• [EXERCISE DIRECTIONS]: In the entries below, identify every line with the string "none" and copy it.

• [RECORDS FOR PROCESSING]:
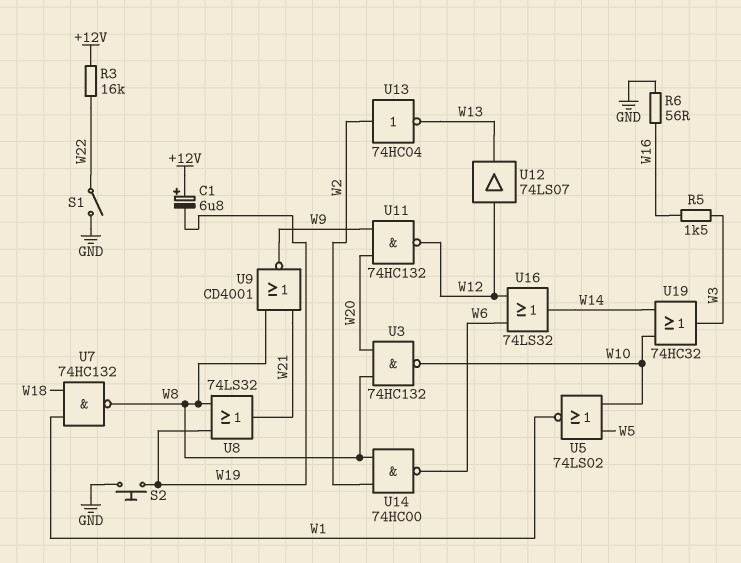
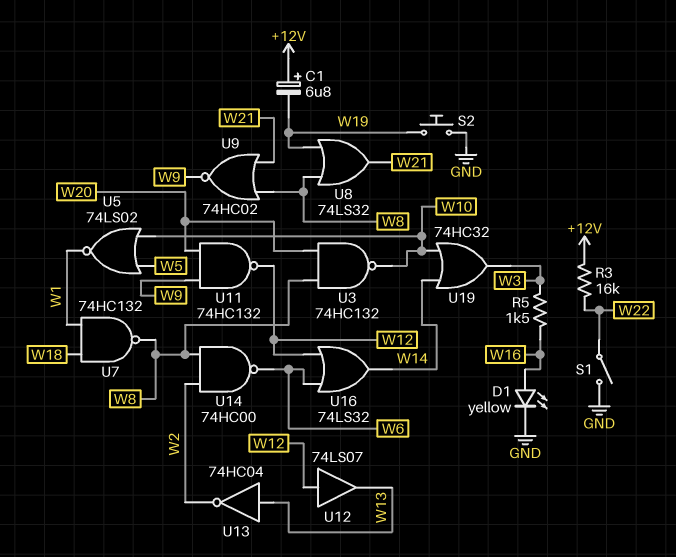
D1: none -> LED yellow (A W16, K GND)
R6: 56 (GND, W16) -> none
U9: NOR CD4001 (in W8, in W21, out W9) -> NOR 74HC02 (in W8, in W21, out W9)
U13: NOT 74HC04 (in W2, out W13) -> NOT 74HC04 (in W13, out W2)

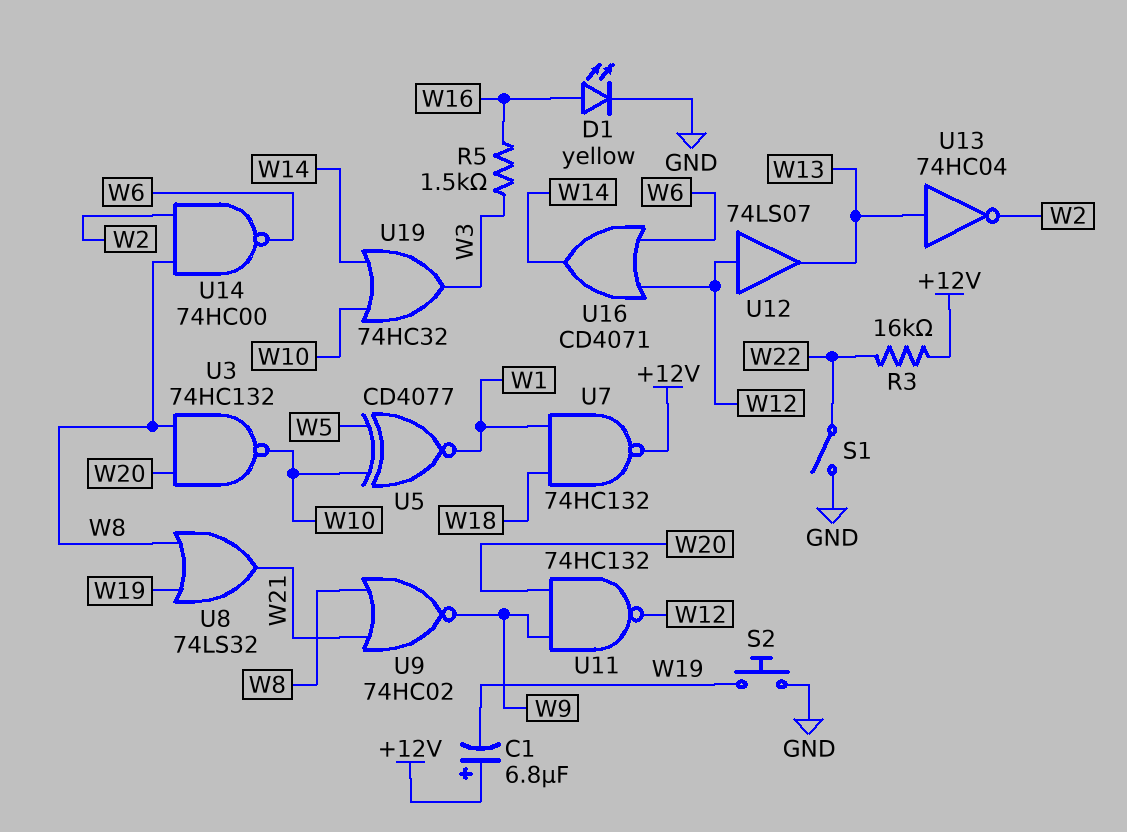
U5: NOR 74LS02 (in W5, in W10, out W1) -> XNOR CD4077 (in W5, in W10, out W1)
U7: NAND 74HC132 (in W1, in W18, out W8) -> NAND 74HC132 (in W1, in W18, out +12V)
U16: OR 74LS32 (in W6, in W12, out W14) -> OR CD4071 (in W6, in W12, out W14)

• [SOLVED EXERCISE]:
D1: none -> LED yellow (A W16, K GND)
R6: 56 (GND, W16) -> none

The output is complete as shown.